→ **PROBLEM**:
Go line by line through the data below and work out how many lines contain "COLOURED"; the answer is that number alone.

→ **GIVEN DATA**:
● ● ● ●

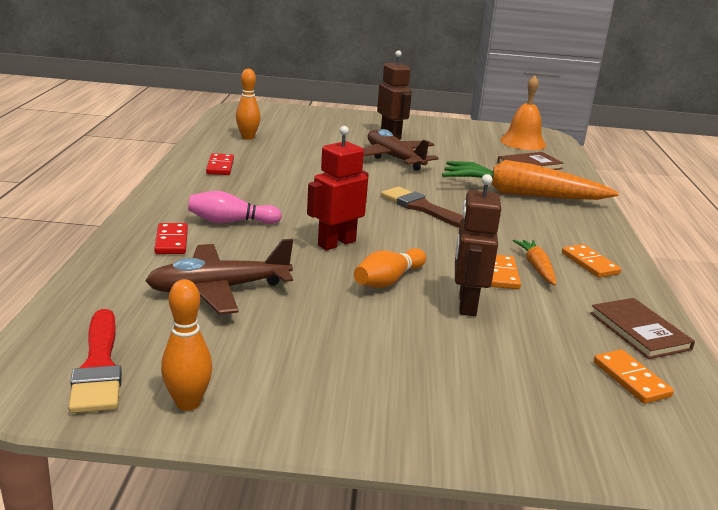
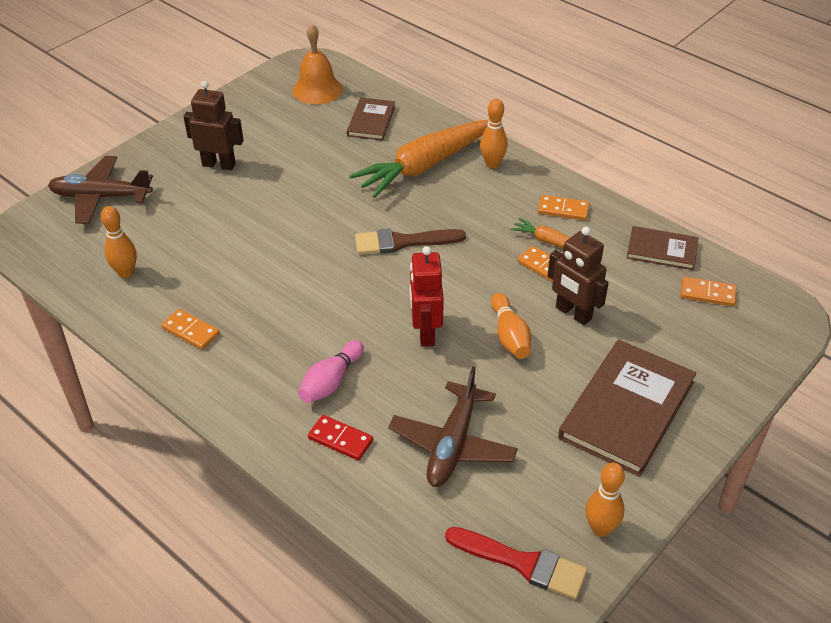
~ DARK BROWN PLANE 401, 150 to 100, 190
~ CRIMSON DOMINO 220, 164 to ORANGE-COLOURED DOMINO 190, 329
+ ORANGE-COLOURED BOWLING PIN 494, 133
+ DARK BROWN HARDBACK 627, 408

● ● ● ●

→ **RESULT OF THE TASK**:
2